JOB: Beginning with the line containing "black light bulb [604,200,676,238]" and ending with the last line, repeat the records exactly.
════════
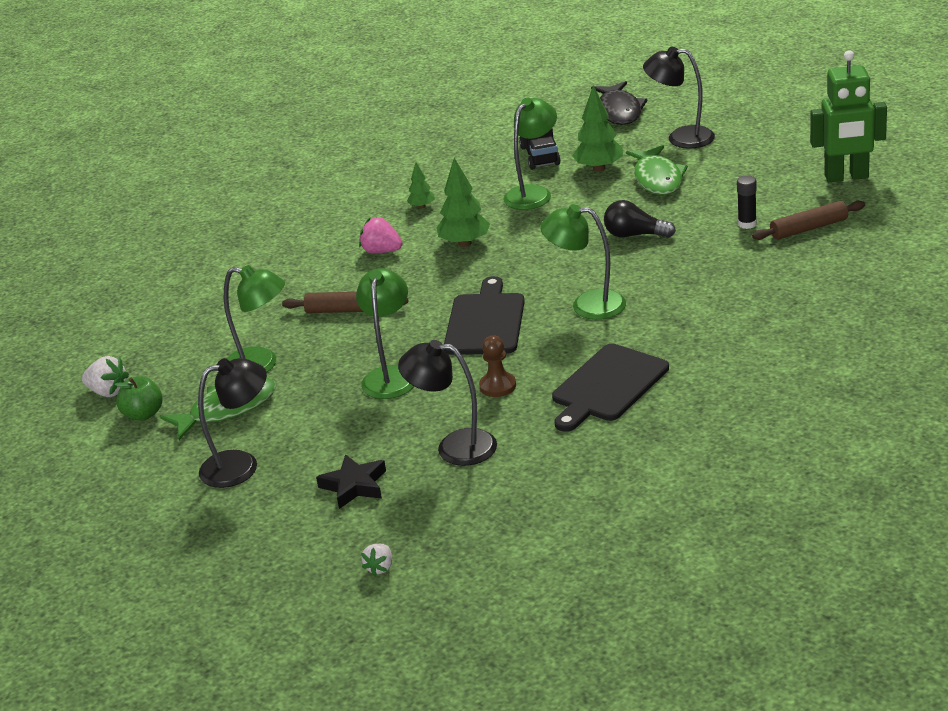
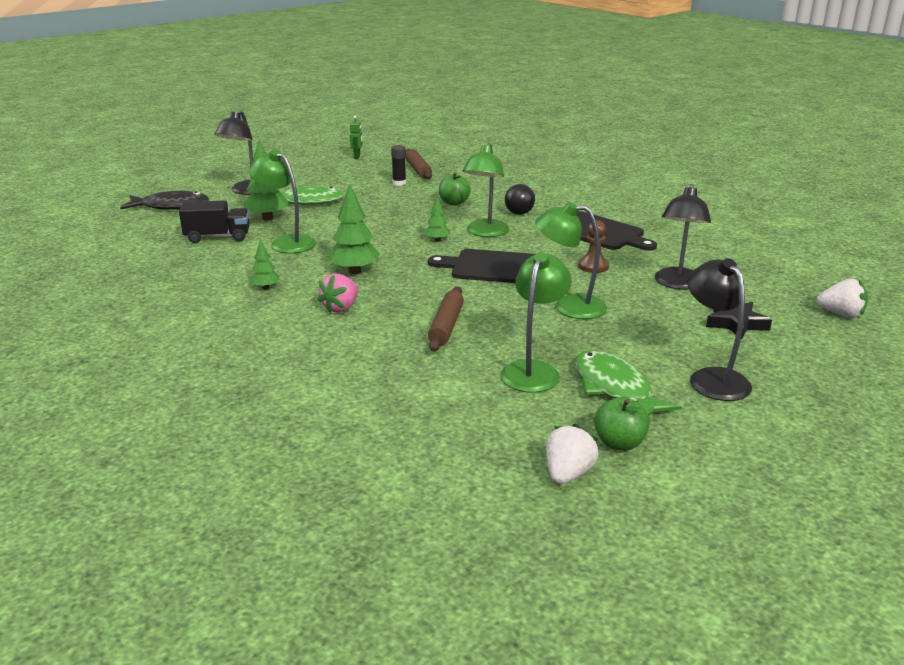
camera: 90 degrees left, 5 degrees down
white strawberry [361,544,392,576] -> white strawberry [817,279,868,318], size x1.55
black light bulb [604,200,676,238] -> black light bulb moved to [505,184,535,215]
green robot [810,50,887,182] -> green robot [350,116,363,159], size x0.43
none -> green tree [424,197,450,242]
none -> green apple [439,172,471,205]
════════
REPLY:
black light bulb [604,200,676,238] -> black light bulb moved to [505,184,535,215]
green robot [810,50,887,182] -> green robot [350,116,363,159], size x0.43
none -> green tree [424,197,450,242]
none -> green apple [439,172,471,205]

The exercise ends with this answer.